**HOW TO COMPLETE THIS TASK**
Scan the data below and copy each line where "SONAR" occurs.

================================

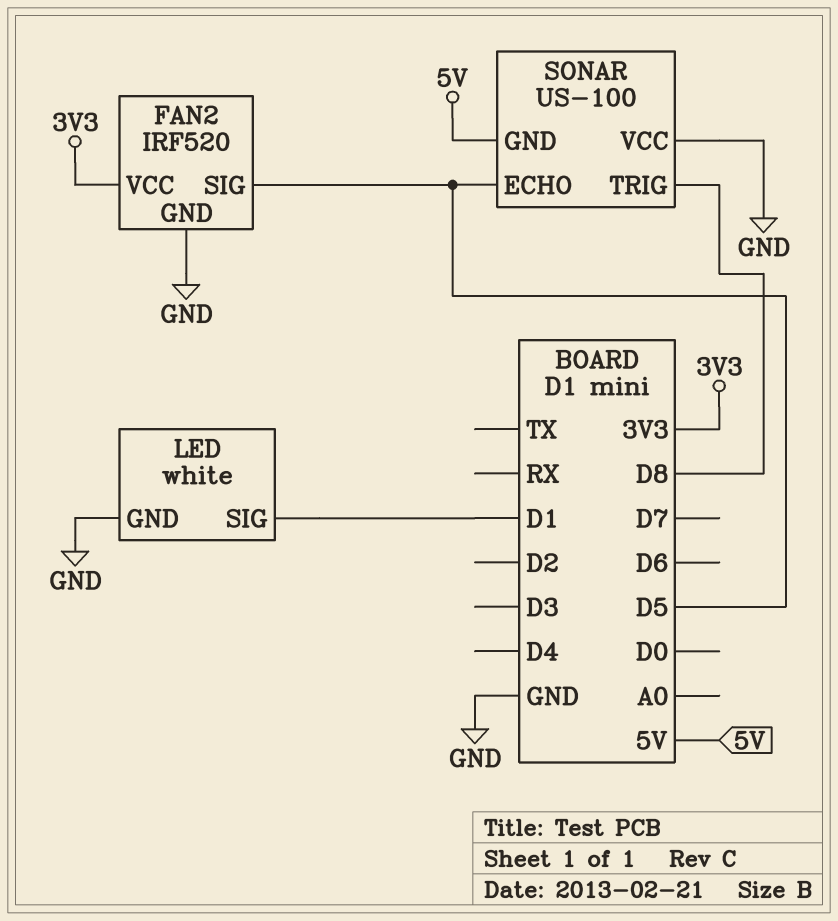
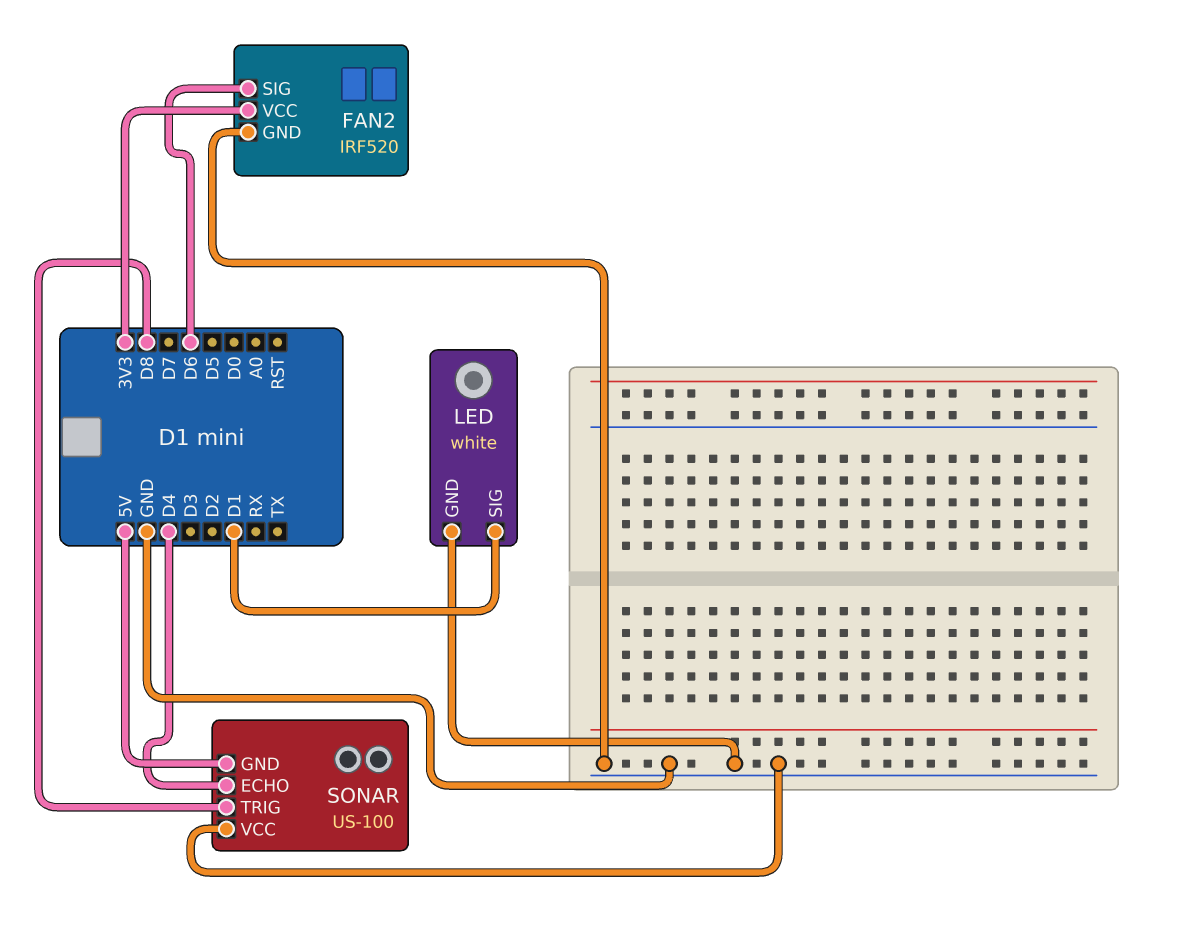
FAN2 pin SIG: D5 -> D6
SONAR pin ECHO: D5 -> D4

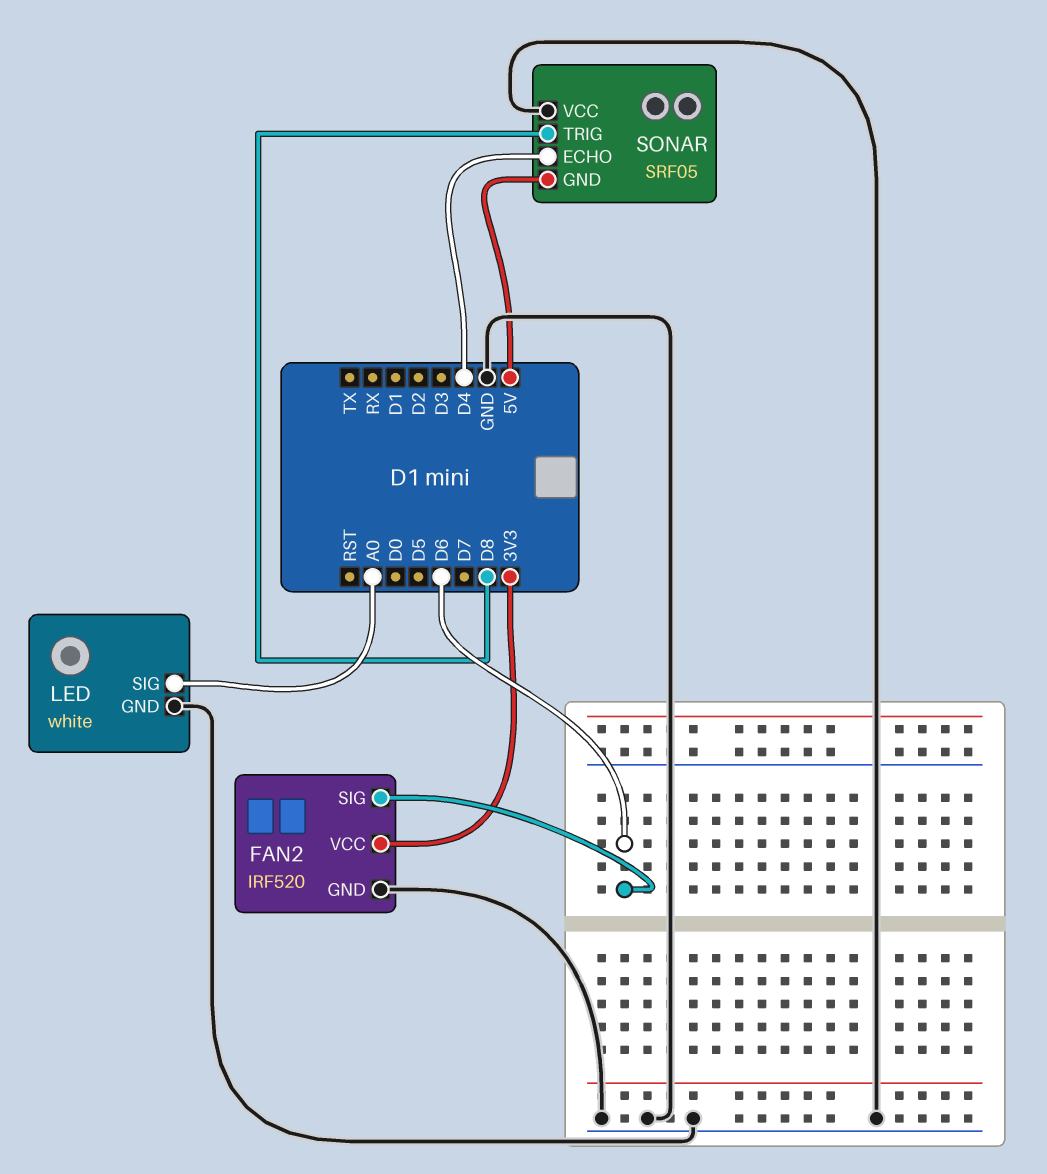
LED pin SIG: D1 -> A0
SONAR: US-100 -> SRF05

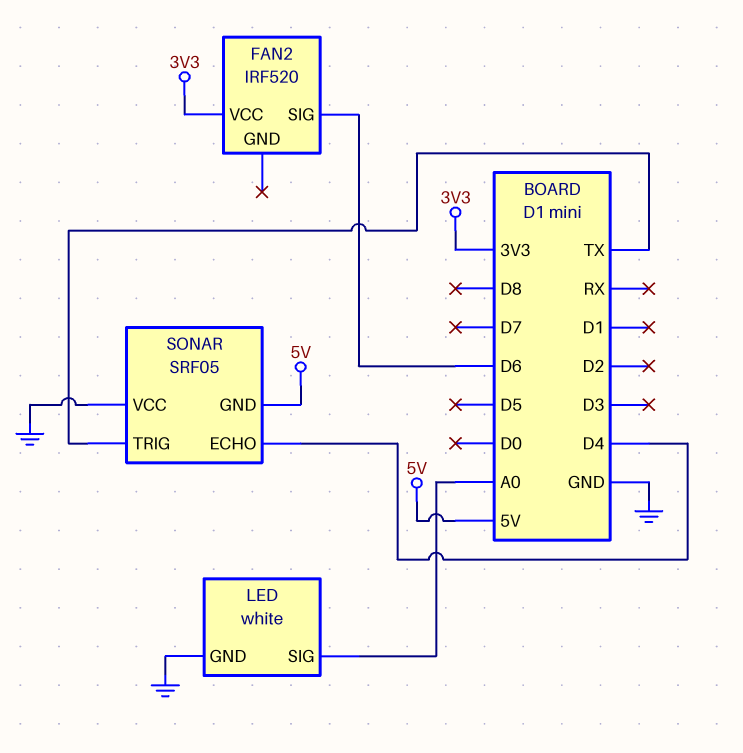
FAN2 pin GND: GND -> none
SONAR pin TRIG: D8 -> TX

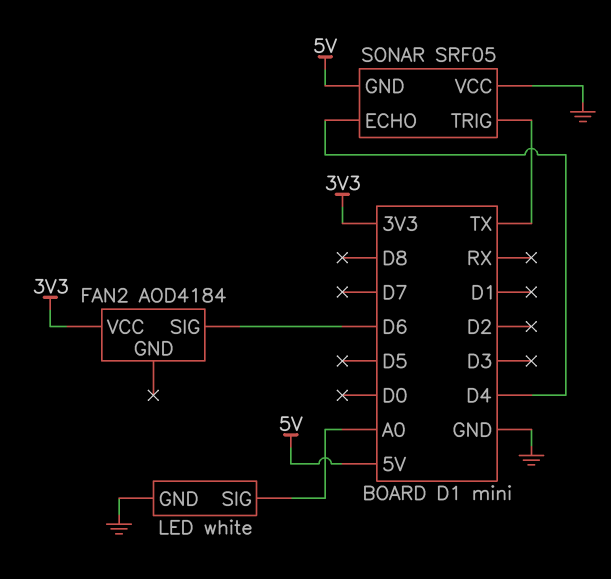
FAN2: IRF520 -> AOD4184

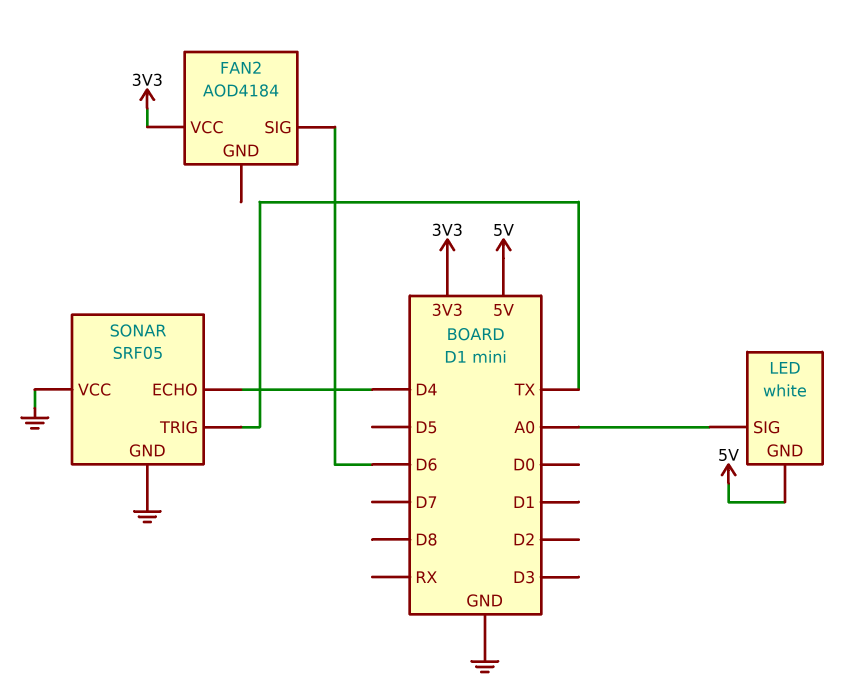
LED pin GND: GND -> 5V
SONAR pin GND: 5V -> GND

================================

**ANSWER FOR THIS EXERCISE**
SONAR pin ECHO: D5 -> D4
SONAR: US-100 -> SRF05
SONAR pin TRIG: D8 -> TX
SONAR pin GND: 5V -> GND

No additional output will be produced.